#### [Directions for this task]
Drop every picture, then repeat the records exactly.

#### [Supplied data]
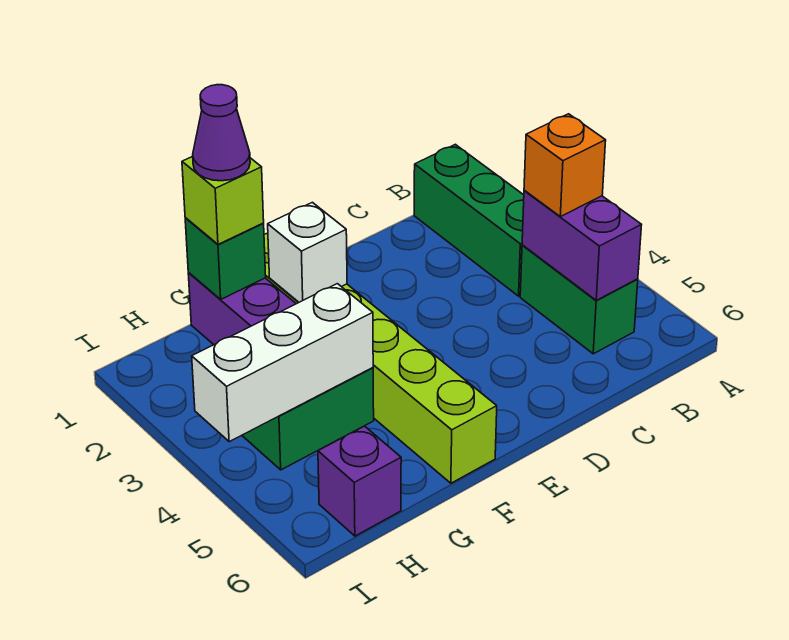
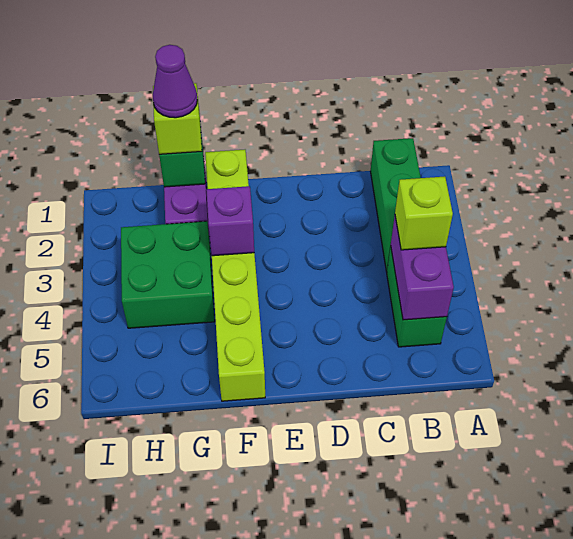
orange brick B4 level 3 -> lime brick B4 level 3
white brick F2 level 2 -> none
white brick G4:I4 level 2 -> none
purple brick H6 level 1 -> purple brick F3 level 2

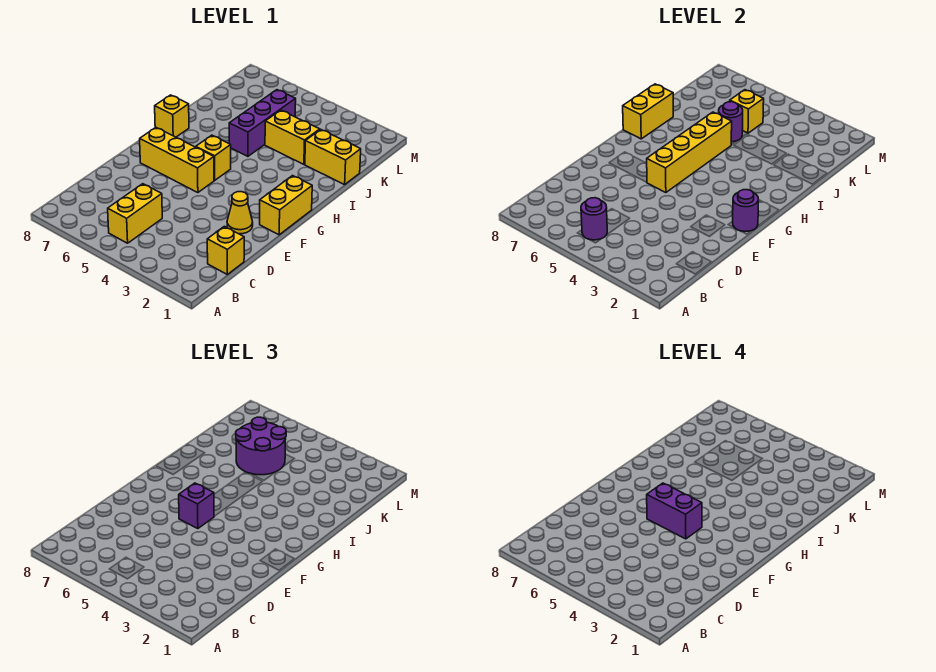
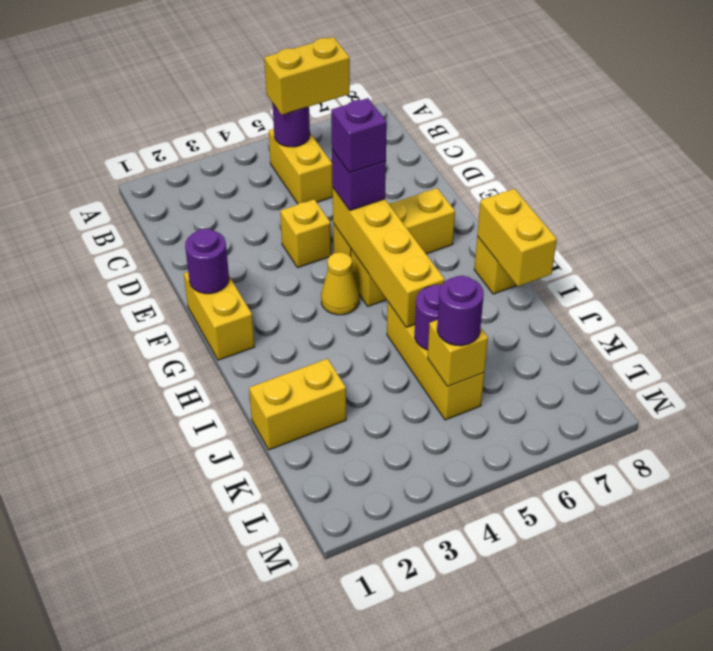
yellow brick C1 level 1 -> yellow brick E4 level 1
yellow cone E2 level 1 -> yellow cone G4 level 1
purple brick F4:F5 level 4 -> purple brick F5 level 4
purple brick I5:K5 level 1 -> yellow brick I5:K5 level 1
yellow brick J3:J4 level 1 -> yellow brick B5:B6 level 3
purple round brick J5:K6 level 3 -> purple round brick K5 level 3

#### [Exercise result]
orange brick B4 level 3 -> lime brick B4 level 3
white brick F2 level 2 -> none
white brick G4:I4 level 2 -> none
purple brick H6 level 1 -> purple brick F3 level 2

yellow brick C1 level 1 -> yellow brick E4 level 1
yellow cone E2 level 1 -> yellow cone G4 level 1
purple brick F4:F5 level 4 -> purple brick F5 level 4
purple brick I5:K5 level 1 -> yellow brick I5:K5 level 1
yellow brick J3:J4 level 1 -> yellow brick B5:B6 level 3
purple round brick J5:K6 level 3 -> purple round brick K5 level 3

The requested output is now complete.